• [Task data]:
- - - - - - -

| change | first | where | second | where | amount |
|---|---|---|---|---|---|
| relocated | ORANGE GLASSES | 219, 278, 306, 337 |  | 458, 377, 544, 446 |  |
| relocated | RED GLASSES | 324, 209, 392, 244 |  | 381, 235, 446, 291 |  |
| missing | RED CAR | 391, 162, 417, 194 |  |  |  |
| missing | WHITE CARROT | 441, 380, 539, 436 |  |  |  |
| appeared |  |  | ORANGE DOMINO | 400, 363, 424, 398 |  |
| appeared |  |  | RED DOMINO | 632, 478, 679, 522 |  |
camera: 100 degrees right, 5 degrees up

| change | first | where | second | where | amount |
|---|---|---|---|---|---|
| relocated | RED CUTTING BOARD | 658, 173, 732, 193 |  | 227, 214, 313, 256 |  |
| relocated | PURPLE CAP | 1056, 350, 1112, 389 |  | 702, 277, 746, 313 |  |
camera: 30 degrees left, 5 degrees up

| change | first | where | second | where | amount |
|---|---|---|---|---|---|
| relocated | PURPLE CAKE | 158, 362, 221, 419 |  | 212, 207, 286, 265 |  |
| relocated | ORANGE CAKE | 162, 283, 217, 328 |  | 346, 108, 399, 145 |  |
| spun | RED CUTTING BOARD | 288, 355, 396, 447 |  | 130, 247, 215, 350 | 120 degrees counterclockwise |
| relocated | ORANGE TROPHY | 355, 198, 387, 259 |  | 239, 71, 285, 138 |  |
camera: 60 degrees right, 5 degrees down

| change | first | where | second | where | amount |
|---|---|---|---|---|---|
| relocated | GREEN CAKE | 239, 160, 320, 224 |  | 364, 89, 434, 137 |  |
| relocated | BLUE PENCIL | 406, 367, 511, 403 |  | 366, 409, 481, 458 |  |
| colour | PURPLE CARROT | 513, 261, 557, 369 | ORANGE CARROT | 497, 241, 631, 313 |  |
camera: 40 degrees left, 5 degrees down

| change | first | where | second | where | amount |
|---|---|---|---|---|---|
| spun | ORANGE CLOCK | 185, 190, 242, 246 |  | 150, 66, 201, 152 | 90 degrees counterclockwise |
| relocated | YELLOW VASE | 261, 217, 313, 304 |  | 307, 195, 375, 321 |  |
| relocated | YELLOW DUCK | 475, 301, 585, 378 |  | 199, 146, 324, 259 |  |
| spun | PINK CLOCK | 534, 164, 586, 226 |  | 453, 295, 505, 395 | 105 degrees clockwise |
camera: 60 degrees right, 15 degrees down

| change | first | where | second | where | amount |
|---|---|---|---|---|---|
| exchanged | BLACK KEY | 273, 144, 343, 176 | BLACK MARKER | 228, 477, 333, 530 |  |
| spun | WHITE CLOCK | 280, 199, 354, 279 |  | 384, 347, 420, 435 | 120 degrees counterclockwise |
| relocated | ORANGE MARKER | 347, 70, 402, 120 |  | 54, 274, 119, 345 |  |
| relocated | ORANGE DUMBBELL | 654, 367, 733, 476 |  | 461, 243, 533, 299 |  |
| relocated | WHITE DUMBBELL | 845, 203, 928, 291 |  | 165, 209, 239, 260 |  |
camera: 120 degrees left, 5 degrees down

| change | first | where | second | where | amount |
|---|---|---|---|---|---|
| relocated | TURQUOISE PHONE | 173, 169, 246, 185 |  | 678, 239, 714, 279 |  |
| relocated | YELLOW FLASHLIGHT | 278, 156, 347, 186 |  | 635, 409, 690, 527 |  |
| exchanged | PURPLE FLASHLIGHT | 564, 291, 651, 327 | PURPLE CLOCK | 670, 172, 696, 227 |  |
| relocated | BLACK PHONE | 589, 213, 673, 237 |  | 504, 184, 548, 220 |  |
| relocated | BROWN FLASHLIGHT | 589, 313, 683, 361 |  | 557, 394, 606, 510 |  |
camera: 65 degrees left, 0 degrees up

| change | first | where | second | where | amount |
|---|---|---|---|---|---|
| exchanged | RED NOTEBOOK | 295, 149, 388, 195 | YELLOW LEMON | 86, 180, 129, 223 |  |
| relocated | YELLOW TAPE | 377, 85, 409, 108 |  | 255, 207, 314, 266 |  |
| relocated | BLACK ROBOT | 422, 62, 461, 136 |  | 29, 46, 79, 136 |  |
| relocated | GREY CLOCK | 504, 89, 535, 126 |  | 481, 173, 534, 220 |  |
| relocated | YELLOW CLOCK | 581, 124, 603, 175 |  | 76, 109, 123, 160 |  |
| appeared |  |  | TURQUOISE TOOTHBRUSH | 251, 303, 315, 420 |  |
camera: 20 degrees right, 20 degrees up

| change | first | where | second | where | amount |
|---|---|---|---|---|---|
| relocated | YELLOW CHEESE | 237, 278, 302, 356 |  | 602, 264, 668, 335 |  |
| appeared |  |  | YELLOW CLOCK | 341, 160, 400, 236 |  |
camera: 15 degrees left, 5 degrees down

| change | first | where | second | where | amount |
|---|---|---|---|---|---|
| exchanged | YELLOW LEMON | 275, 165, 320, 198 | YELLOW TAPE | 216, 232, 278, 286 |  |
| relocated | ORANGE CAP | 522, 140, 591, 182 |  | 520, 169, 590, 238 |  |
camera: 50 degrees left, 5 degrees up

- - - - - - -

• [What you will do]:
With no additions or omissions, transcribe every record.

• [Response area]:
| change | first | where | second | where | amount |
|---|---|---|---|---|---|
| relocated | ORANGE GLASSES | 219, 278, 306, 337 |  | 458, 377, 544, 446 |  |
| relocated | RED GLASSES | 324, 209, 392, 244 |  | 381, 235, 446, 291 |  |
| missing | RED CAR | 391, 162, 417, 194 |  |  |  |
| missing | WHITE CARROT | 441, 380, 539, 436 |  |  |  |
| appeared |  |  | ORANGE DOMINO | 400, 363, 424, 398 |  |
| appeared |  |  | RED DOMINO | 632, 478, 679, 522 |  |
camera: 100 degrees right, 5 degrees up

| change | first | where | second | where | amount |
|---|---|---|---|---|---|
| relocated | RED CUTTING BOARD | 658, 173, 732, 193 |  | 227, 214, 313, 256 |  |
| relocated | PURPLE CAP | 1056, 350, 1112, 389 |  | 702, 277, 746, 313 |  |
camera: 30 degrees left, 5 degrees up

| change | first | where | second | where | amount |
|---|---|---|---|---|---|
| relocated | PURPLE CAKE | 158, 362, 221, 419 |  | 212, 207, 286, 265 |  |
| relocated | ORANGE CAKE | 162, 283, 217, 328 |  | 346, 108, 399, 145 |  |
| spun | RED CUTTING BOARD | 288, 355, 396, 447 |  | 130, 247, 215, 350 | 120 degrees counterclockwise |
| relocated | ORANGE TROPHY | 355, 198, 387, 259 |  | 239, 71, 285, 138 |  |
camera: 60 degrees right, 5 degrees down

| change | first | where | second | where | amount |
|---|---|---|---|---|---|
| relocated | GREEN CAKE | 239, 160, 320, 224 |  | 364, 89, 434, 137 |  |
| relocated | BLUE PENCIL | 406, 367, 511, 403 |  | 366, 409, 481, 458 |  |
| colour | PURPLE CARROT | 513, 261, 557, 369 | ORANGE CARROT | 497, 241, 631, 313 |  |
camera: 40 degrees left, 5 degrees down

| change | first | where | second | where | amount |
|---|---|---|---|---|---|
| spun | ORANGE CLOCK | 185, 190, 242, 246 |  | 150, 66, 201, 152 | 90 degrees counterclockwise |
| relocated | YELLOW VASE | 261, 217, 313, 304 |  | 307, 195, 375, 321 |  |
| relocated | YELLOW DUCK | 475, 301, 585, 378 |  | 199, 146, 324, 259 |  |
| spun | PINK CLOCK | 534, 164, 586, 226 |  | 453, 295, 505, 395 | 105 degrees clockwise |
camera: 60 degrees right, 15 degrees down

| change | first | where | second | where | amount |
|---|---|---|---|---|---|
| exchanged | BLACK KEY | 273, 144, 343, 176 | BLACK MARKER | 228, 477, 333, 530 |  |
| spun | WHITE CLOCK | 280, 199, 354, 279 |  | 384, 347, 420, 435 | 120 degrees counterclockwise |
| relocated | ORANGE MARKER | 347, 70, 402, 120 |  | 54, 274, 119, 345 |  |
| relocated | ORANGE DUMBBELL | 654, 367, 733, 476 |  | 461, 243, 533, 299 |  |
| relocated | WHITE DUMBBELL | 845, 203, 928, 291 |  | 165, 209, 239, 260 |  |
camera: 120 degrees left, 5 degrees down

| change | first | where | second | where | amount |
|---|---|---|---|---|---|
| relocated | TURQUOISE PHONE | 173, 169, 246, 185 |  | 678, 239, 714, 279 |  |
| relocated | YELLOW FLASHLIGHT | 278, 156, 347, 186 |  | 635, 409, 690, 527 |  |
| exchanged | PURPLE FLASHLIGHT | 564, 291, 651, 327 | PURPLE CLOCK | 670, 172, 696, 227 |  |
| relocated | BLACK PHONE | 589, 213, 673, 237 |  | 504, 184, 548, 220 |  |
| relocated | BROWN FLASHLIGHT | 589, 313, 683, 361 |  | 557, 394, 606, 510 |  |
camera: 65 degrees left, 0 degrees up

| change | first | where | second | where | amount |
|---|---|---|---|---|---|
| exchanged | RED NOTEBOOK | 295, 149, 388, 195 | YELLOW LEMON | 86, 180, 129, 223 |  |
| relocated | YELLOW TAPE | 377, 85, 409, 108 |  | 255, 207, 314, 266 |  |
| relocated | BLACK ROBOT | 422, 62, 461, 136 |  | 29, 46, 79, 136 |  |
| relocated | GREY CLOCK | 504, 89, 535, 126 |  | 481, 173, 534, 220 |  |
| relocated | YELLOW CLOCK | 581, 124, 603, 175 |  | 76, 109, 123, 160 |  |
| appeared |  |  | TURQUOISE TOOTHBRUSH | 251, 303, 315, 420 |  |
camera: 20 degrees right, 20 degrees up

| change | first | where | second | where | amount |
|---|---|---|---|---|---|
| relocated | YELLOW CHEESE | 237, 278, 302, 356 |  | 602, 264, 668, 335 |  |
| appeared |  |  | YELLOW CLOCK | 341, 160, 400, 236 |  |
camera: 15 degrees left, 5 degrees down

| change | first | where | second | where | amount |
|---|---|---|---|---|---|
| exchanged | YELLOW LEMON | 275, 165, 320, 198 | YELLOW TAPE | 216, 232, 278, 286 |  |
| relocated | ORANGE CAP | 522, 140, 591, 182 |  | 520, 169, 590, 238 |  |
camera: 50 degrees left, 5 degrees up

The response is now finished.